» Work to do
Filter the records down to the lines containing the string "clef", and copy each of those lines.

Stored data:
++++

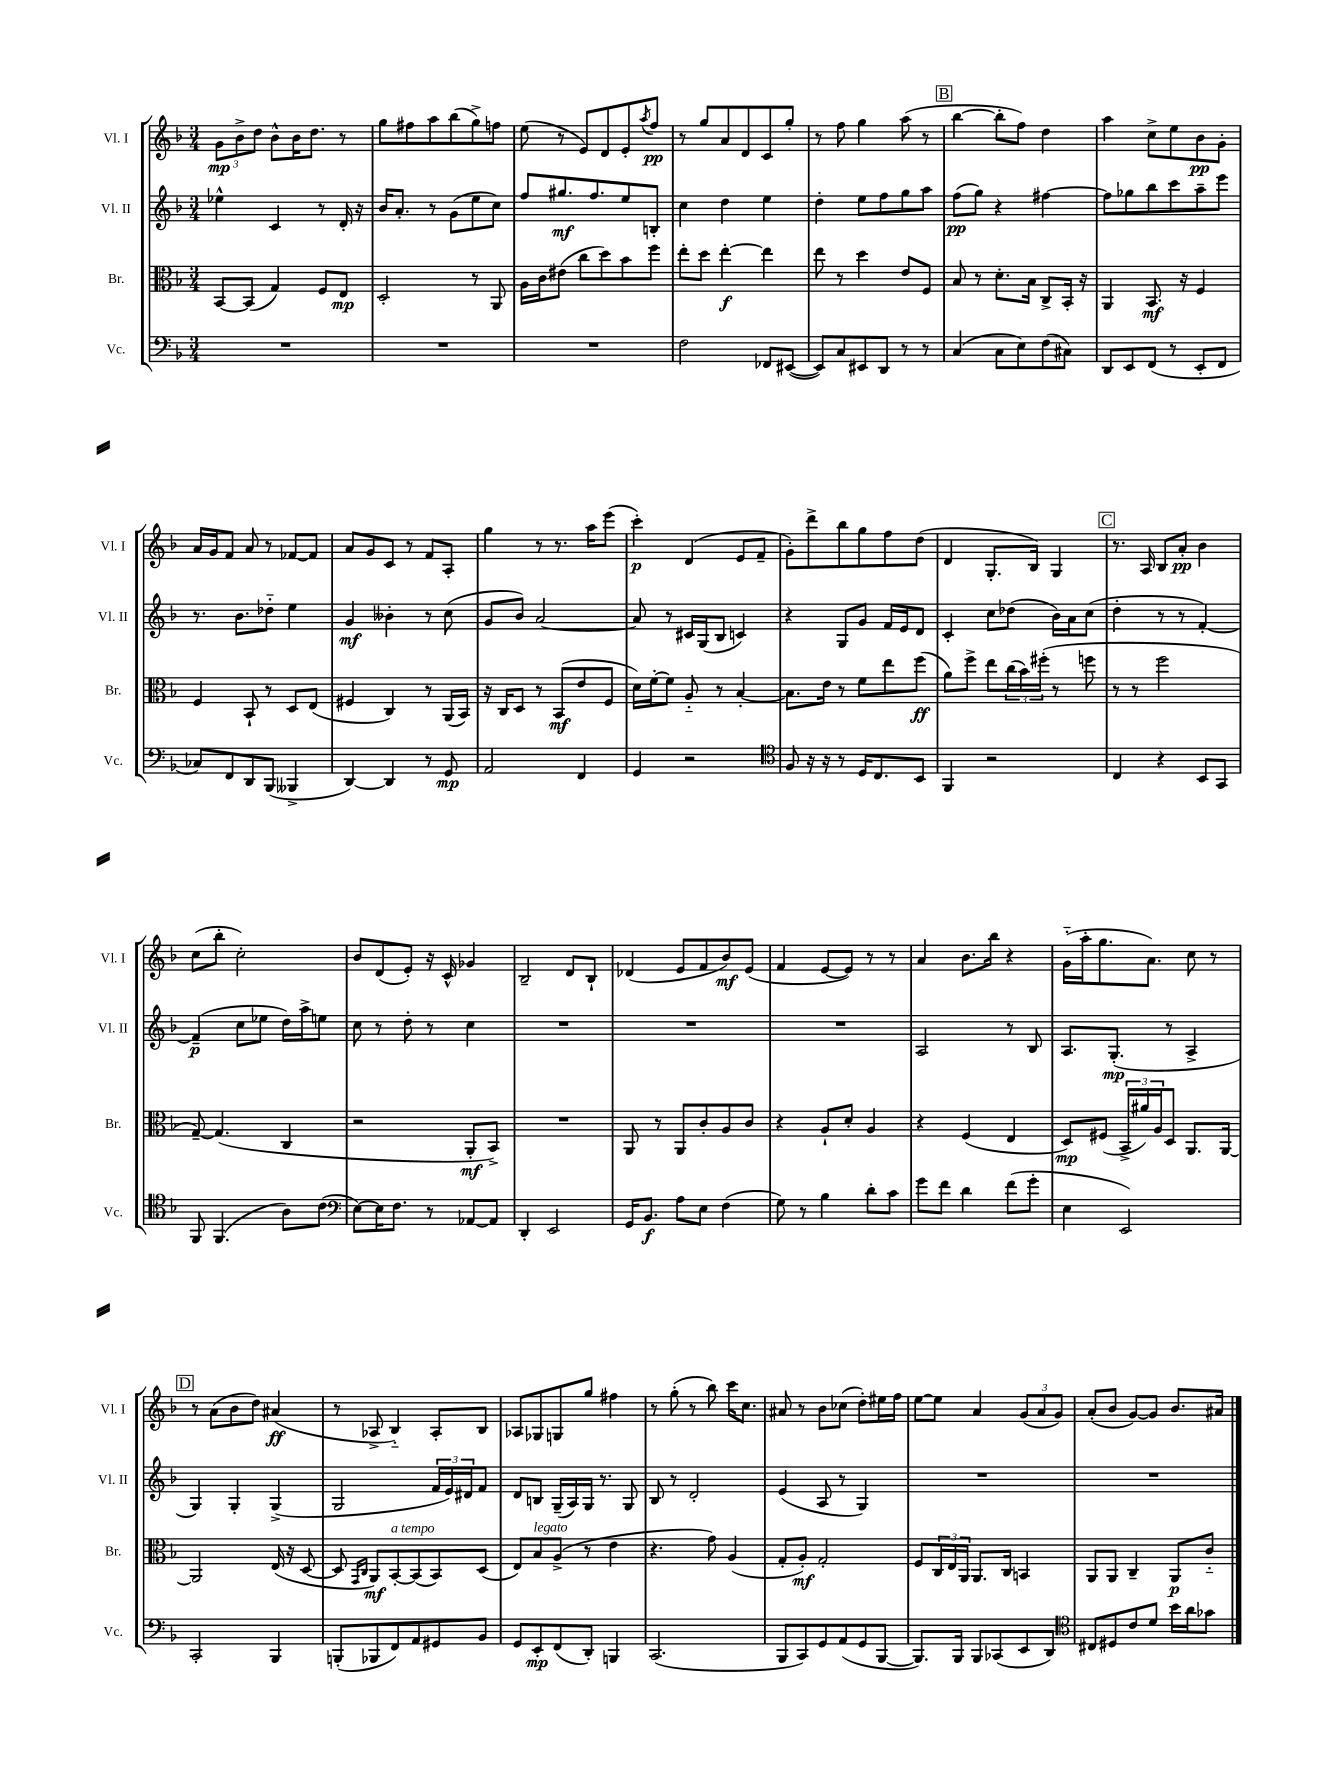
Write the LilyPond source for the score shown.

<<
\new StaffGroup <<
\new Staff = "s0" \with { instrumentName = "Vl. I" shortInstrumentName = "Vl. I" } {
    \clef treble \key f \major \numericTimeSignature \time 3/4
    \tuplet 3/2 { g'8\mp bes'8-> d''8 } bes'8-^ bes'16 d''8. r8 |
    g''8 fis''8 a''8 bes''8( g''8->) f''8 |
    e''8( r8 e'8) d'8 e'8-. \acciaccatura { a''8 } f''8\pp |
    r8 g''8 a'8 d'8 c'8 g''8-. |
    r8 f''8 g''4 a''8( r8 |
    \mark \markup { \box "B" } bes''4~ bes''8-. f''8) d''4 |
    a''4 c''8-> e''8 bes'8\pp g'8-. |
    a'16 g'16 f'8 a'8 r8 fes'8~ fes'8 |
    a'8 g'8 c'8 r8 f'8 a8-. |
    g''4 r8 r8. a''16 e'''8( |
    c'''4-.\p) d'4( e'8 f'8-- |
    g'8-.) d'''8-> bes''8 g''8 f''8 d''8( |
    d'4 g8.-. bes16) g4 |
    \mark \markup { \box "C" } r8. a16 bes8 a'8-.\pp bes'4 |
    c''8( bes''8-. c''2-.) |
    bes'8 d'8( e'8-.) r16 c'16-^ ges'4 |
    bes2-- d'8 bes8-! |
    des'4( e'8 f'8 bes'8\mf) e'8( |
    f'4 e'8~ e'8) r8 r8 |
    a'4 bes'8. bes''16 r4 |
    g'16-_( a''16-. g''8. a'8.) c''8 r8 |
    \mark \markup { \box "D" } r8 a'8( bes'8 d''8) ais'4\ff( |
    r8 aes8-> bes4-_) aes8-. bes8 |
    aes8 ges8 g8 g''8 fis''4 |
    r8 g''8-.( r8 bes''8) c'''16 c''8. |
    ais'8 r8 bes'8 ces''8( d''8-.) eis''16 f''16 |
    e''8~ e''8 a'4 \tuplet 3/2 { g'8( a'8 g'8) } |
    a'8-.( bes'8 g'8~) g'8 bes'8. ais'16 \bar "|." |
}
\new Staff = "s1" \with { instrumentName = "Vl. II" shortInstrumentName = "Vl. II" } {
    \clef treble \key f \major \numericTimeSignature \time 3/4
    ees''4-^ c'4 r8 d'16-. r16 |
    bes'16 a'8.-. r8 g'8( e''8 c''8) |
    f''8 gis''8.\mf f''8. e''8 b8-. |
    c''4 d''4 e''4 |
    d''4-. e''8 f''8 g''8 a''8 |
    \mark \markup { \box "B" } f''8\pp( g''8) r4 fis''4~ |
    fis''8 ges''8 bes''8 c'''8 a''8-- e'''8 |
    r8. bes'8. des''8-_ e''4 |
    g'4\mf beses'4-. r8 c''8( |
    g'8 bes'8) a'2~ |
    a'8 r8 cis'16 g16( bes8 c'4) |
    r4 g8 g'8 f'16 e'16 d'8 |
    c'4-. c''8 des''8( bes'16) a'16 c''8( |
    \mark \markup { \box "C" } d''4-. r8 r8 f'4~-.) |
    f'4--\p( c''8 ees''8 d''16) a''16-> e''8 |
    c''8 r8 d''8-. r8 c''4 |
    R2. |
    R2. |
    R2. |
    a2 r8 bes8 |
    a8. g8.-.\mp( r8 a4-> |
    \mark \markup { \box "D" } g4) g4-. g4->( |
    g2 \tuplet 3/2 { f'16 e'16) dis'16 } f'8 |
    d'8 b8 g16--( a16) g16 r8. g8 |
    bes8 r8 d'2-. |
    e'4( a8 r8 g4) |
    R2. |
    R2. \bar "|." |
}
\new Staff = "s2" \with { instrumentName = "Br." shortInstrumentName = "Br." } {
    \clef alto \key f \major \numericTimeSignature \time 3/4
    bes,8~ bes,8( g4) f8 e8\mp |
    d2-. r8 a,8 |
    a16 c'16 eis'8( c''8 d''8) bes'8 f''8 |
    e''8-. d''8 e''4~-.\f e''4 |
    e''8 r8 d''4 e'8 f8 |
    \mark \markup { \box "B" } bes8 r8 d'8.-. bes16 c8-> bes,16-. r16 |
    a,4 bes,8.\mf r16 f4 |
    f4 bes,8-! r8 d8 e8( |
    fis4 c4) r8 a,16( bes,16) |
    r16 c16 d8 r8 bes,8\mf( e'8 f8 |
    d'16) f'16~-. f'8 a8-_ r8 bes4~-. |
    bes8. e'16 r8 f'8 e''8 f''8\ff( |
    a'8) f''8-> e''8 \tuplet 3/2 { c''16( bes'16) fis''16-.( } r8 f''8 |
    \mark \markup { \box "C" } r8 r8 f''2 |
    g8~--) g4.( c4 |
    r2 a,8-.\mf bes,8->) |
    R2. |
    a,8 r8 a,8 c'8-. a8 c'8 |
    r4 a8-! d'8-. a4 |
    r4 f4( e4 |
    d8\mp) fis8( \tuplet 3/2 { bes,16-> ais'16) a16 } d8 a,8. a,16~ |
    \mark \markup { \box "D" } a,2 e16( r16 d8~ |
    d8 \grace { g,16 c16 } a,8\mf) bes,8~-.^\markup { \italic "a tempo" } bes,8( bes,8) d8( |
    e8) bes8^\markup { \italic "legato" } a8->( r8 e'4 |
    r4. g'8) a4( |
    g8-. a8-.\mf) g2-. |
    f8 \tuplet 3/2 { c16 e16 a,16 } a,8. c16 b,4 |
    a,8 a,8 c4-- a,8\p c'8-_ \bar "|." |
}
\new Staff = "s3" \with { instrumentName = "Vc." shortInstrumentName = "Vc." } {
    \clef bass \key f \major \numericTimeSignature \time 3/4
    R2. |
    R2. |
    R2. |
    f2 fes,8 eis,8~( |
    eis,8) c8 eis,8 d,8 r8 r8 |
    \mark \markup { \box "B" } c4( c8 e8) f8( cis8) |
    d,8 e,8 f,8( r8 e,8-. f,8 |
    ces8) f,8 d,8 bes,,8( beses,,4-> |
    d,4~) d,4 r8 g,8\mp |
    a,2 f,4 |
    g,4 r2 |
    \clef tenor f8 r16 r16 r8 d16 c8. bes,8 |
    f,4 r2 |
    \mark \markup { \box "C" } c4 r4 bes,8 g,8 |
    f,8 f,4.( a8) c'8( |
    \clef bass e8~) e16 f8. r8 aes,8~ aes,8 |
    d,4-. e,2 |
    g,16 bes,8.\f a8 e8 f4( |
    g8) r8 bes4 d'8-. c'8 |
    g'8 f'8 d'4 f'8( g'8-. |
    e4 e,2) |
    \mark \markup { \box "D" } c,2-. bes,,4 |
    b,,8-.( bes,,8 f,8) a,8 gis,8 bes,8 |
    g,8 e,8-.\mp f,8( d,8-.) b,,4 |
    c,2.( |
    bes,,8 c,8) g,8 a,8( g,8 bes,,8~ |
    bes,,8.) bes,,16 bes,,8 ces,8( e,8 d,8) |
    \clef tenor cis8 dis8 c'8 d'8 bes'16 a'16 ges'8 \bar "|." |
}
>>
>>
\layout { \context { \Score \remove "Bar_number_engraver" } }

++++

» Correct answer
    \clef treble \key f \major \numericTimeSignature \time 3/4
    \clef treble \key f \major \numericTimeSignature \time 3/4
    \clef alto \key f \major \numericTimeSignature \time 3/4
    \clef bass \key f \major \numericTimeSignature \time 3/4
    \clef tenor f8 r16 r16 r8 d16 c8. bes,8 |
    \clef bass e8~) e16 f8. r8 aes,8~ aes,8 |
    \clef tenor cis8 dis8 c'8 d'8 bes'16 a'16 ges'8 \bar "|." |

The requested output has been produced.